[STATED GOAL] Copy out the material from the line containing "Question: In terms" through the end of the material, leaving out any pictures.

═══ ENTRIES ═══

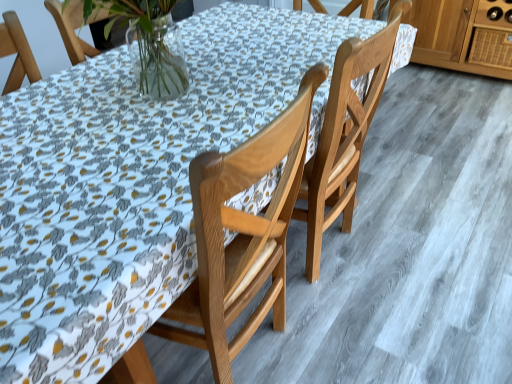
Question: From the image's perspective, does wooden drawer at upper right appear higher than light brown wood chair at center, arranged as the second chair when viewed from the left?

Choices:
 (A) no
 (B) yes

Answer: (B)

Question: Can you confirm if wooden drawer at upper right is thinner than light brown wood chair at center, which is the 1th chair in right-to-left order?

Choices:
 (A) no
 (B) yes

Answer: (B)

Question: Is the position of wooden drawer at upper right less distant than that of light brown wood chair at center, which is the 1th chair in right-to-left order?

Choices:
 (A) yes
 (B) no

Answer: (B)

Question: Is wooden drawer at upper right outside of light brown wood chair at center, which is the 1th chair in right-to-left order?

Choices:
 (A) yes
 (B) no

Answer: (A)

Question: Is wooden drawer at upper right positioned with its back to light brown wood chair at center, which is the 1th chair in right-to-left order?

Choices:
 (A) yes
 (B) no

Answer: (B)

Question: Considering their positions, is light brown wood chair at center, which is the 1th chair in right-to-left order, located in front of or behind wooden chair at center, which is the 1th chair from left to right?

Choices:
 (A) front
 (B) behind

Answer: (B)

Question: Is light brown wood chair at center, which is the 1th chair in right-to-left order, to the left or to the right of wooden chair at center, which is the 1th chair from left to right, in the image?

Choices:
 (A) left
 (B) right

Answer: (B)

Question: Is point (334, 155) positioned closer to the camera than point (227, 372)?

Choices:
 (A) closer
 (B) farther

Answer: (B)

Question: Based on their sizes in the image, would you say light brown wood chair at center, arranged as the second chair when viewed from the left, is bigger or smaller than wooden chair at center, acting as the second chair starting from the right?

Choices:
 (A) small
 (B) big

Answer: (B)

Question: Based on their positions, is wooden chair at center, which is the 1th chair from left to right, located to the left or right of wooden drawer at upper right?

Choices:
 (A) left
 (B) right

Answer: (A)

Question: Considering the positions of wooden chair at center, acting as the second chair starting from the right, and wooden drawer at upper right in the image, is wooden chair at center, acting as the second chair starting from the right, wider or thinner than wooden drawer at upper right?

Choices:
 (A) thin
 (B) wide

Answer: (B)

Question: From a real-world perspective, is wooden chair at center, acting as the second chair starting from the right, above or below wooden drawer at upper right?

Choices:
 (A) above
 (B) below

Answer: (A)

Question: Is wooden chair at center, which is the 1th chair from left to right, bigger or smaller than wooden drawer at upper right?

Choices:
 (A) big
 (B) small

Answer: (A)

Question: From the image's perspective, is wooden drawer at upper right positioned above or below wooden chair at center, acting as the second chair starting from the right?

Choices:
 (A) above
 (B) below

Answer: (A)

Question: Choose the correct answer: Is wooden drawer at upper right inside wooden chair at center, acting as the second chair starting from the right, or outside it?

Choices:
 (A) outside
 (B) inside

Answer: (A)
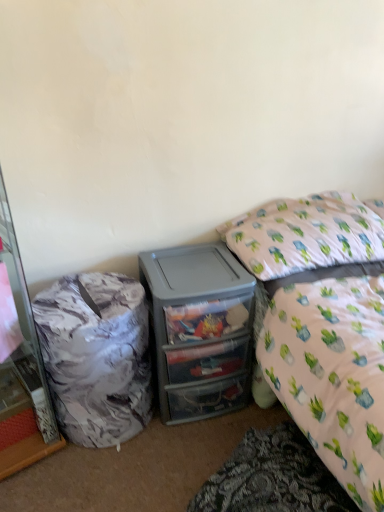
Find the location of a particular element. This screenshot has width=384, height=512. free space in front of marble-patterned trash can at left is located at coordinates (103, 479).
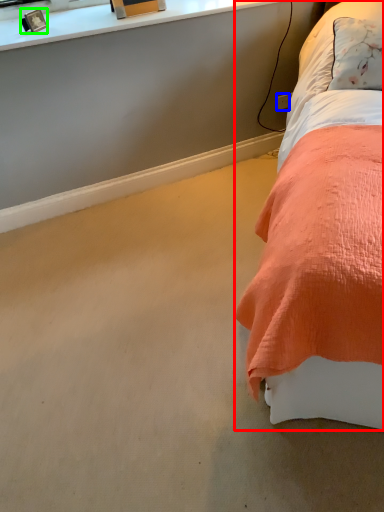
Question: Which object is positioned farthest from bed (highlighted by a red box)? Select from power outlet (highlighted by a blue box) and picture frame (highlighted by a green box).

Choices:
 (A) power outlet
 (B) picture frame

Answer: (B)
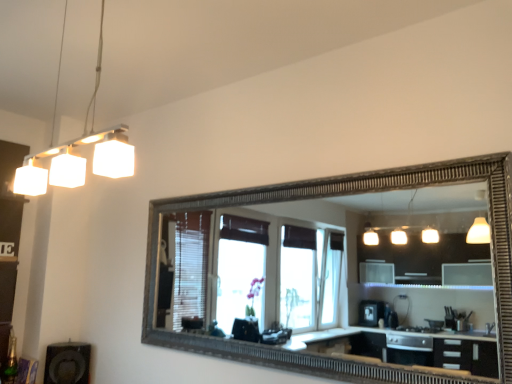
Question: Considering the relative positions of matte white dresser at left and white matte light fixture at upper left in the image provided, is matte white dresser at left to the right of white matte light fixture at upper left from the viewer's perspective?

Choices:
 (A) yes
 (B) no

Answer: (B)

Question: Does matte white dresser at left have a lesser height compared to white matte light fixture at upper left?

Choices:
 (A) no
 (B) yes

Answer: (A)

Question: Can you confirm if matte white dresser at left is wider than white matte light fixture at upper left?

Choices:
 (A) yes
 (B) no

Answer: (A)

Question: Can you see matte white dresser at left touching white matte light fixture at upper left?

Choices:
 (A) no
 (B) yes

Answer: (A)

Question: Is matte white dresser at left outside of white matte light fixture at upper left?

Choices:
 (A) yes
 (B) no

Answer: (A)

Question: From a real-world perspective, is matte white dresser at left positioned above or below black matte speaker at lower left?

Choices:
 (A) above
 (B) below

Answer: (A)

Question: In the image, is matte white dresser at left on the left side or the right side of black matte speaker at lower left?

Choices:
 (A) left
 (B) right

Answer: (A)

Question: Does point (20, 152) appear closer or farther from the camera than point (73, 360)?

Choices:
 (A) closer
 (B) farther

Answer: (B)

Question: Which is correct: matte white dresser at left is inside black matte speaker at lower left, or outside of it?

Choices:
 (A) inside
 (B) outside

Answer: (B)

Question: Is black matte speaker at lower left spatially inside matte white dresser at left, or outside of it?

Choices:
 (A) outside
 (B) inside

Answer: (A)

Question: Is point (76, 349) positioned closer to the camera than point (1, 286)?

Choices:
 (A) farther
 (B) closer

Answer: (B)

Question: In terms of width, does black matte speaker at lower left look wider or thinner when compared to matte white dresser at left?

Choices:
 (A) wide
 (B) thin

Answer: (A)

Question: From a real-world perspective, is black matte speaker at lower left physically located above or below matte white dresser at left?

Choices:
 (A) above
 (B) below

Answer: (B)

Question: From the image's perspective, is black matte speaker at lower left above or below white matte light fixture at upper left?

Choices:
 (A) above
 (B) below

Answer: (B)

Question: Relative to white matte light fixture at upper left, is black matte speaker at lower left in front or behind?

Choices:
 (A) front
 (B) behind

Answer: (B)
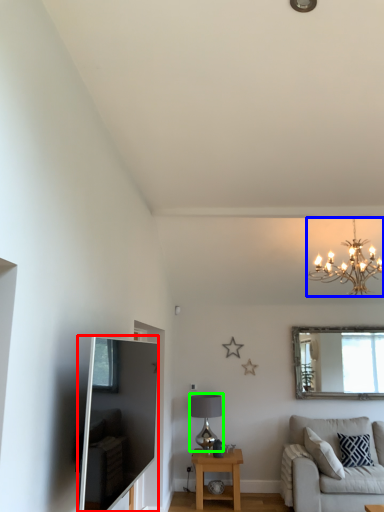
Question: Estimate the real-world distances between objects in this image. Which object is closer to entertainment center (highlighted by a red box), light fixture (highlighted by a blue box) or lamp (highlighted by a green box)?

Choices:
 (A) light fixture
 (B) lamp

Answer: (A)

═══

[OUTPUT BELOW]
Question: In terms of width, does black matte speaker at lower left look wider or thinner when compared to matte white dresser at left?

Choices:
 (A) wide
 (B) thin

Answer: (A)

Question: From a real-world perspective, is black matte speaker at lower left physically located above or below matte white dresser at left?

Choices:
 (A) above
 (B) below

Answer: (B)

Question: From the image's perspective, is black matte speaker at lower left above or below white matte light fixture at upper left?

Choices:
 (A) above
 (B) below

Answer: (B)

Question: Relative to white matte light fixture at upper left, is black matte speaker at lower left in front or behind?

Choices:
 (A) front
 (B) behind

Answer: (B)
Question: Estimate the real-world distances between objects in this image. Which object is closer to entertainment center (highlighted by a red box), light fixture (highlighted by a blue box) or lamp (highlighted by a green box)?

Choices:
 (A) light fixture
 (B) lamp

Answer: (A)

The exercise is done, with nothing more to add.